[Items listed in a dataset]
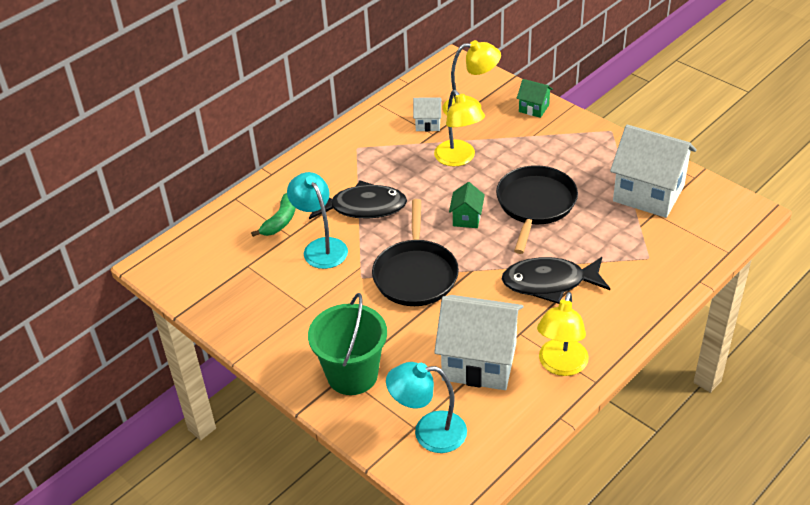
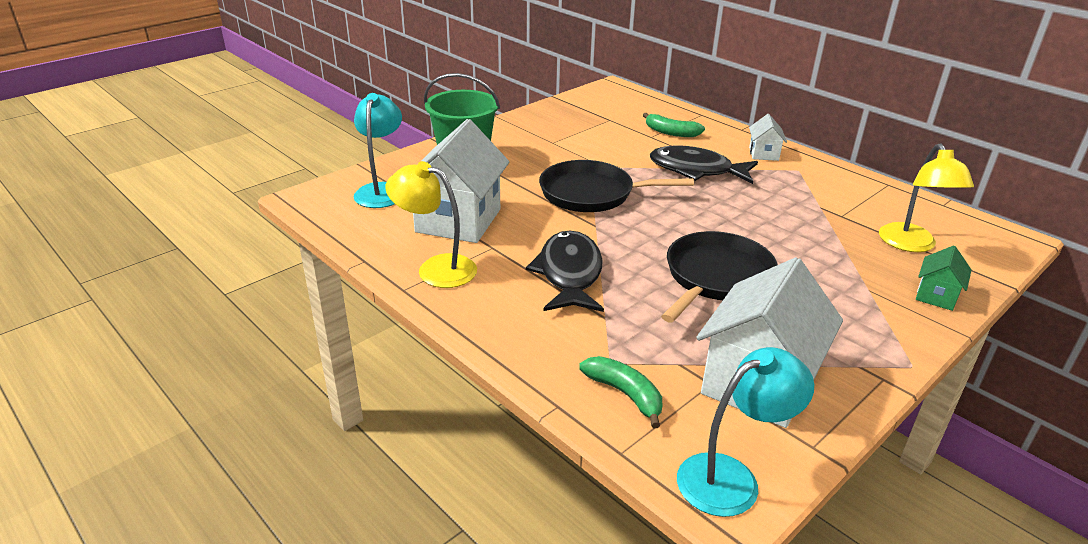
camera: 90 degrees right, 10 degrees down
(321, 247) = (634, 149): turquoise lamp -> turquoise lamp (731, 478)
(362, 207) = (696, 170): black fish -> black fish turned 105 degrees clockwise
(428, 124) = (861, 213): white house -> white house (763, 154)
(459, 159) = (796, 230): yellow lamp -> none
(467, 218) = (684, 228): green house -> none
(535, 204) = (716, 277): black pan -> black pan turned 75 degrees counterclockwise
(678, 251) = (625, 394): none -> green banana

WHAT IS EXPECTED »
The records above must be echoed exactly, minus their pictures.

WRITTEN RESPONSE »
camera: 90 degrees right, 10 degrees down
(321, 247) = (634, 149): turquoise lamp -> turquoise lamp (731, 478)
(362, 207) = (696, 170): black fish -> black fish turned 105 degrees clockwise
(428, 124) = (861, 213): white house -> white house (763, 154)
(459, 159) = (796, 230): yellow lamp -> none
(467, 218) = (684, 228): green house -> none
(535, 204) = (716, 277): black pan -> black pan turned 75 degrees counterclockwise
(678, 251) = (625, 394): none -> green banana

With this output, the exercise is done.